[Records]
<<<<

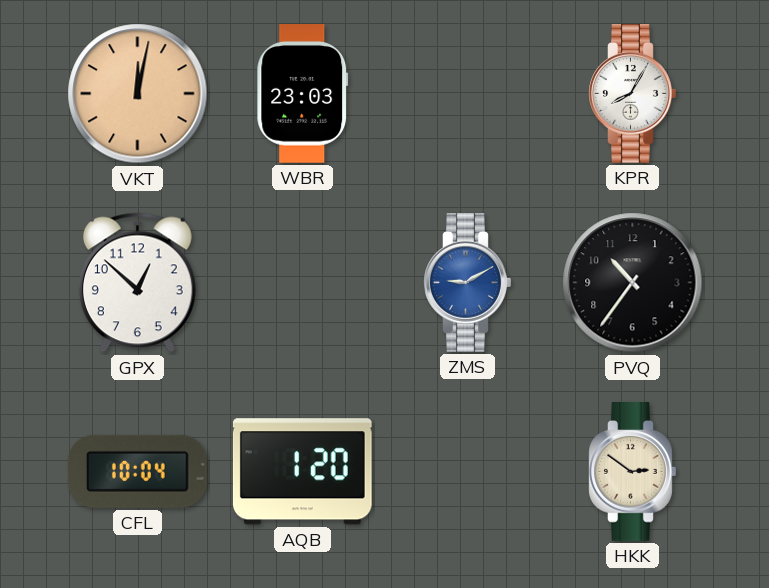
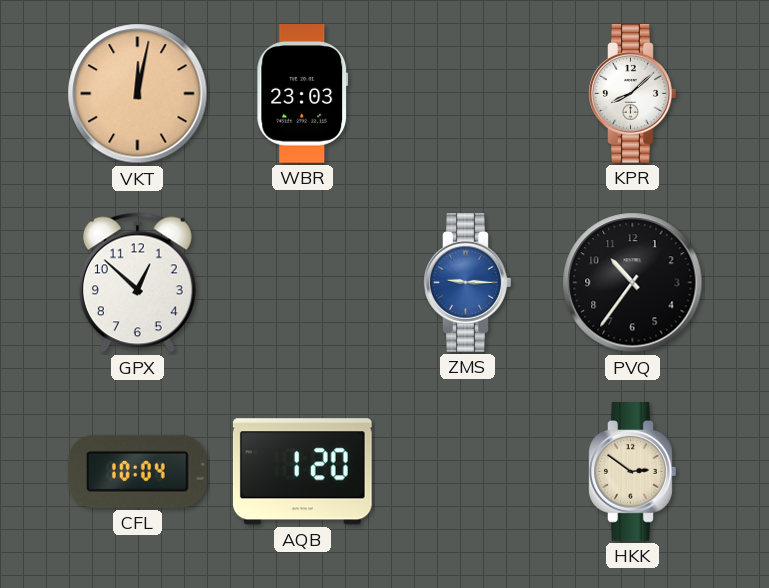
KPR: 8:05 -> 8:08
ZMS: 9:10 -> 9:15
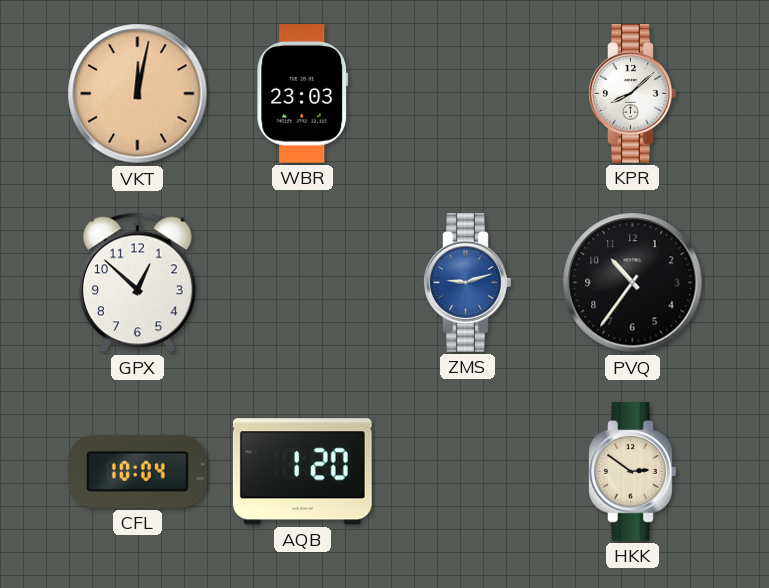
ZMS: 9:15 -> 9:12
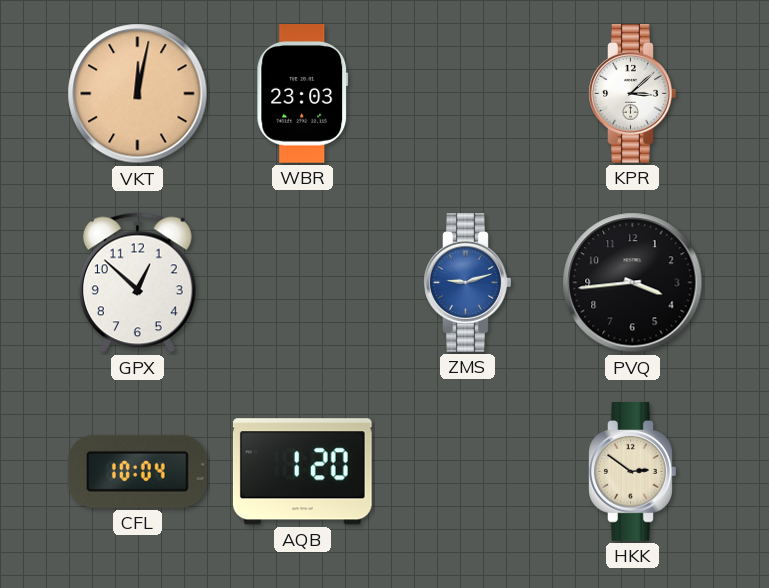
KPR: 8:08 -> 3:08
PVQ: 10:36 -> 3:44
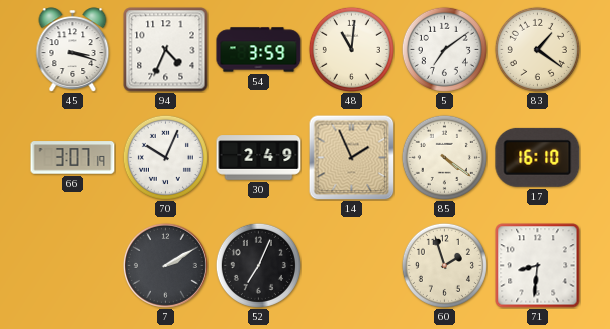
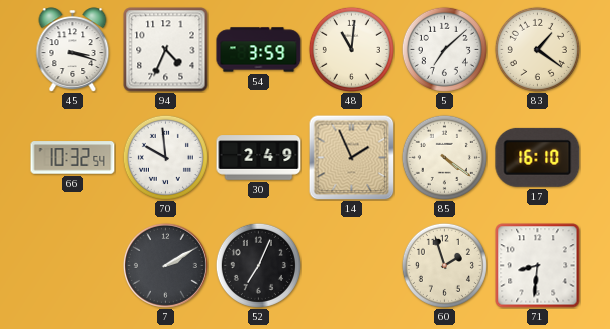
5: 7:09 -> 7:08
66: 3:07 -> 10:32
70: 10:04 -> 9:59
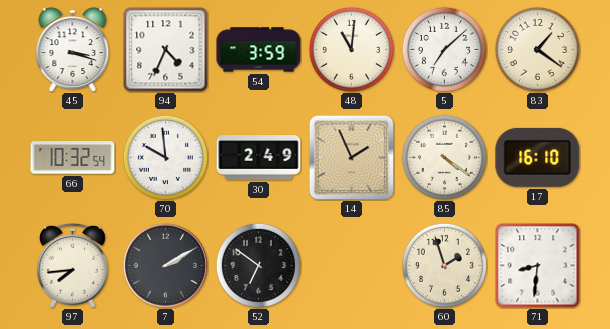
97: none -> 7:44
52: 7:04 -> 6:51
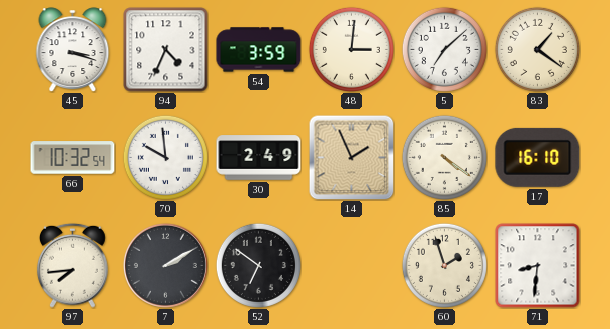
48: 11:01 -> 3:01
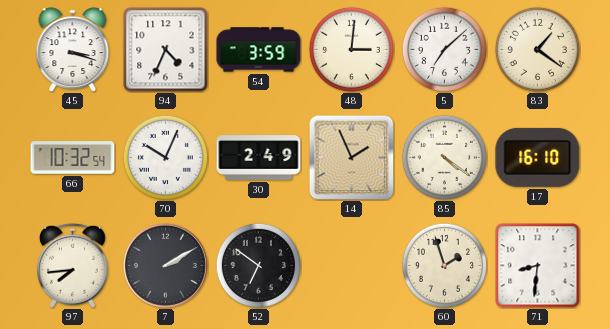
70: 9:59 -> 10:04
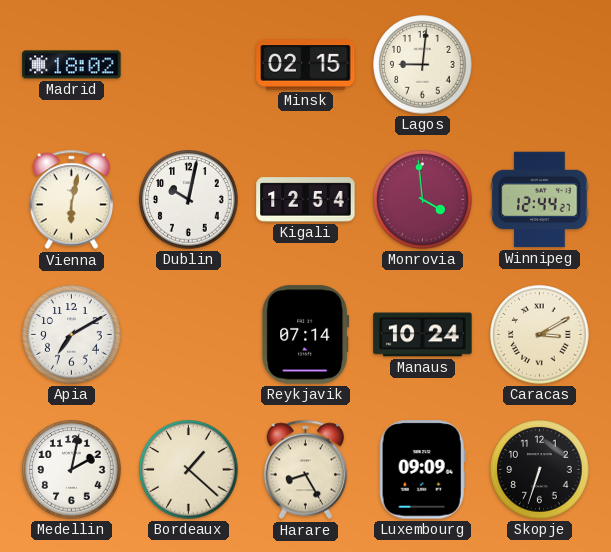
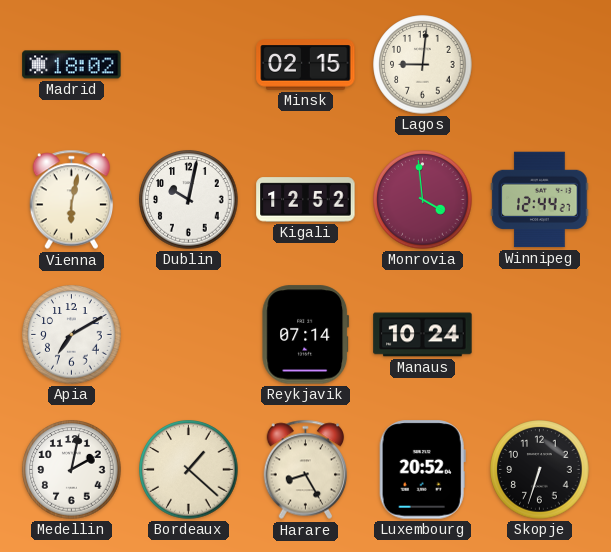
Kigali: 12:54 -> 12:52
Caracas: 3:10 -> none
Luxembourg: 09:09 -> 20:52
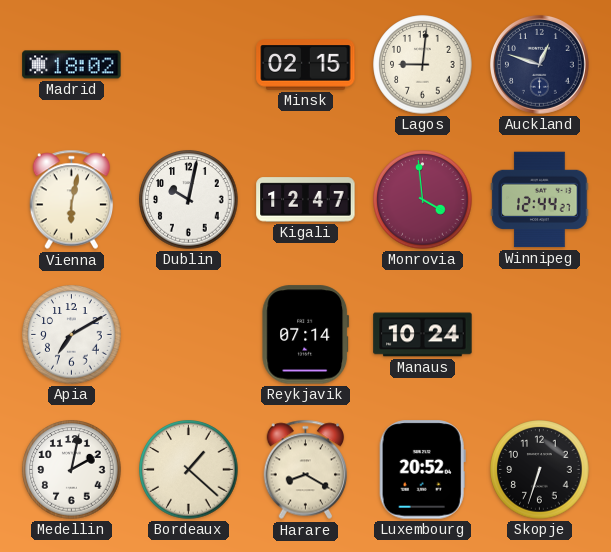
Auckland: none -> 12:48
Kigali: 12:52 -> 12:47
Harare: 8:25 -> 8:20
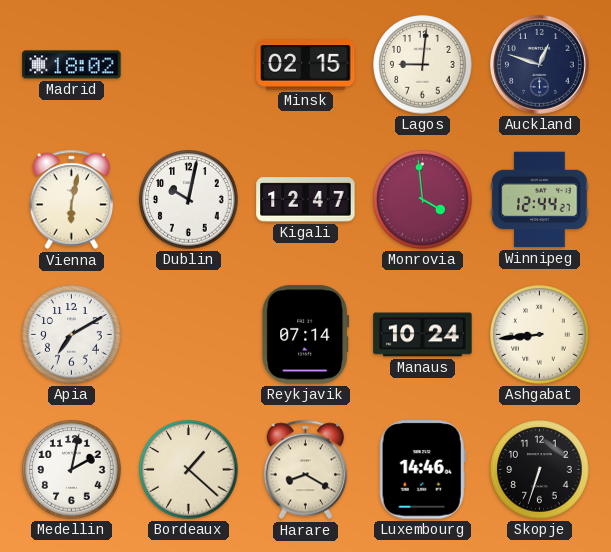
Ashgabat: none -> 8:44
Luxembourg: 20:52 -> 14:46
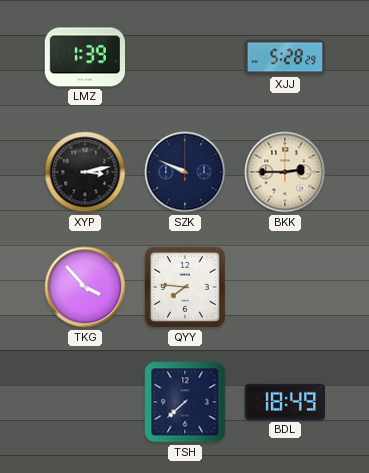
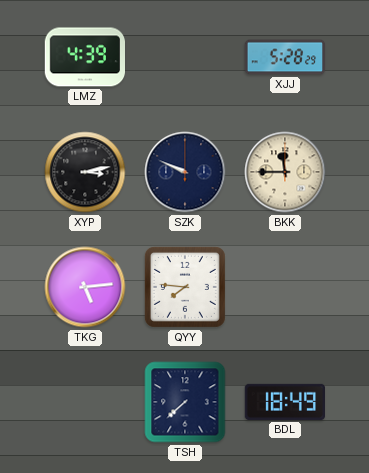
LMZ: 1:39 -> 4:39
BKK: 2:45 -> 11:45
TKG: 3:53 -> 5:14
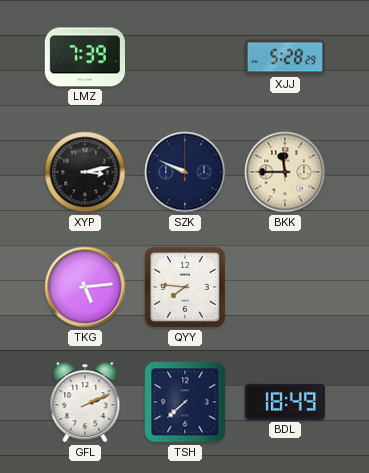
LMZ: 4:39 -> 7:39
GFL: none -> 2:11
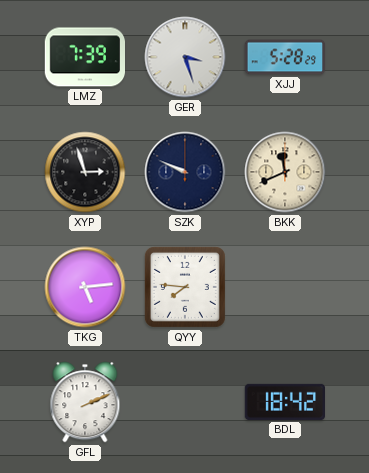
GER: none -> 3:27
XYP: 3:13 -> 2:57
BKK: 11:45 -> 11:41
TSH: 7:38 -> none
BDL: 18:49 -> 18:42
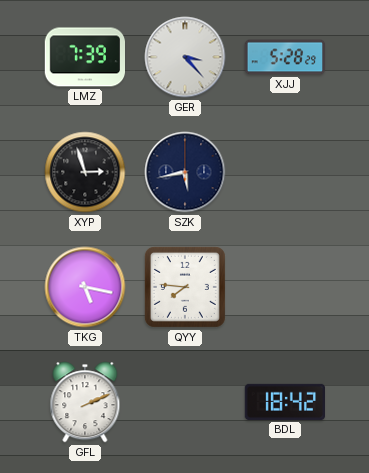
GER: 3:27 -> 3:23
SZK: 9:49 -> 5:43
BKK: 11:41 -> none
TKG: 5:14 -> 5:17
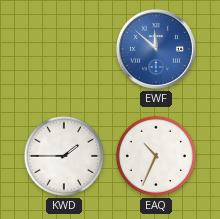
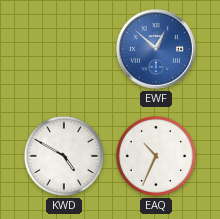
EWF: 11:52 -> 12:52
KWD: 1:45 -> 4:50
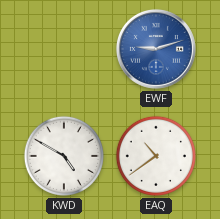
EWF: 12:52 -> 9:12
EAQ: 10:34 -> 10:39
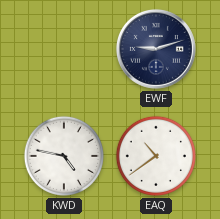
EWF dial: blue -> navy
KWD: 4:50 -> 4:47
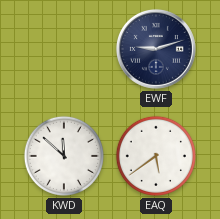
KWD: 4:47 -> 11:52
EAQ: 10:39 -> 5:39
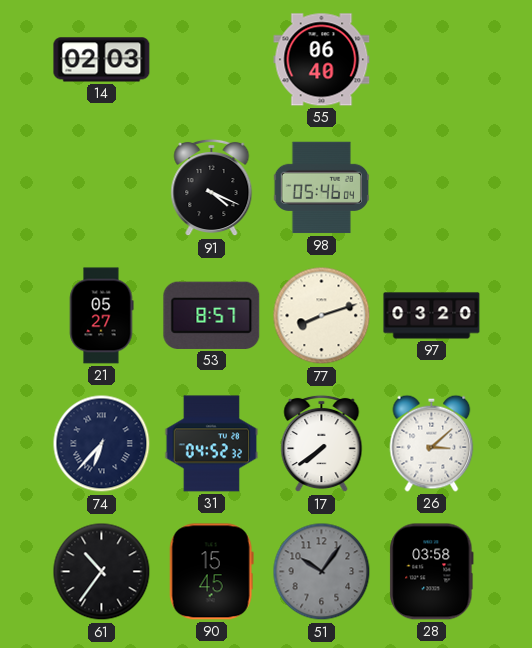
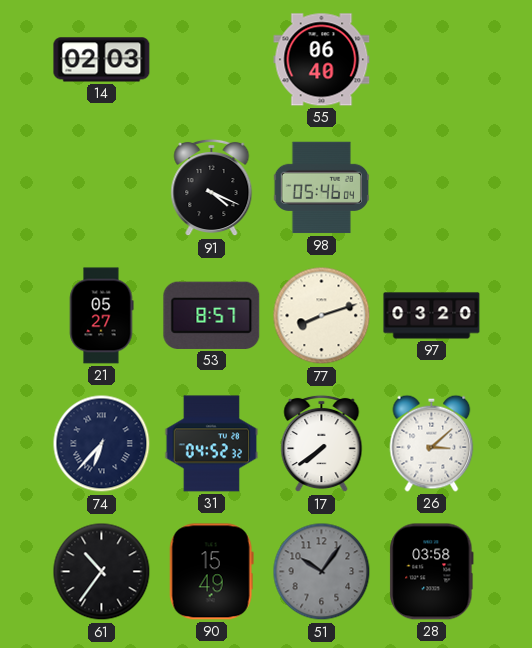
90: 15:45 -> 15:49
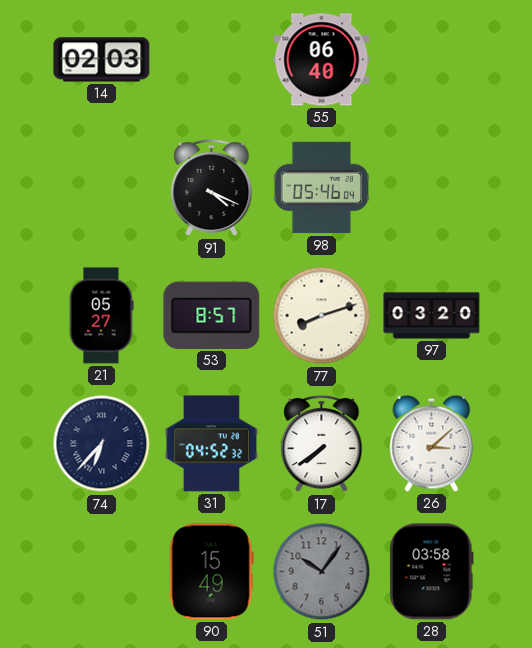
61: 10:36 -> none
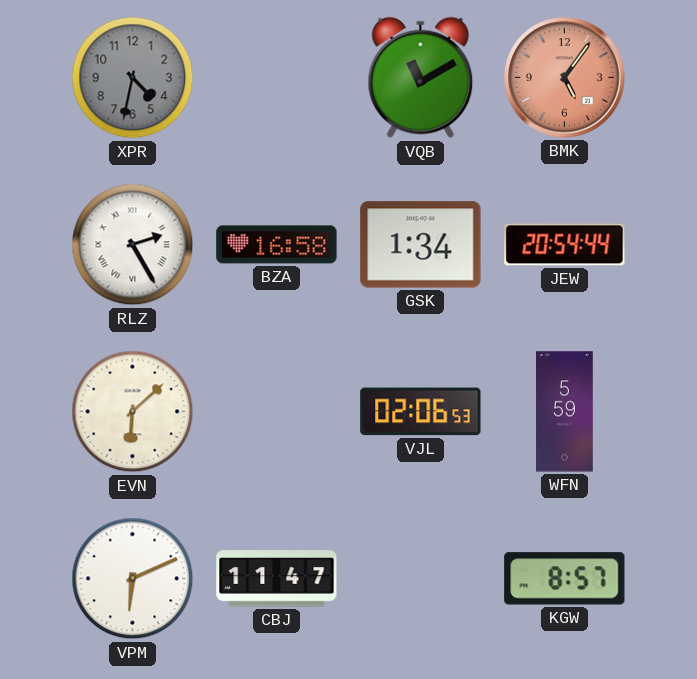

>>>>

The problem:
Write out the lines of the listing word for word, starting with the line that contains "GER: none -> 3:27" and going on through the end of the listing. Leave the pictures out.

Solution:
GER: none -> 3:27
XYP: 3:13 -> 2:57
BKK: 11:45 -> 11:41
TSH: 7:38 -> none
BDL: 18:49 -> 18:42
GER: 3:27 -> 3:23
SZK: 9:49 -> 5:43
BKK: 11:41 -> none
TKG: 5:14 -> 5:17
EWF: 11:52 -> 12:52
KWD: 1:45 -> 4:50
EWF: 12:52 -> 9:12
EAQ: 10:34 -> 10:39
EWF dial: blue -> navy
KWD: 4:50 -> 4:47
KWD: 4:47 -> 11:52
EAQ: 10:39 -> 5:39
90: 15:45 -> 15:49
61: 10:36 -> none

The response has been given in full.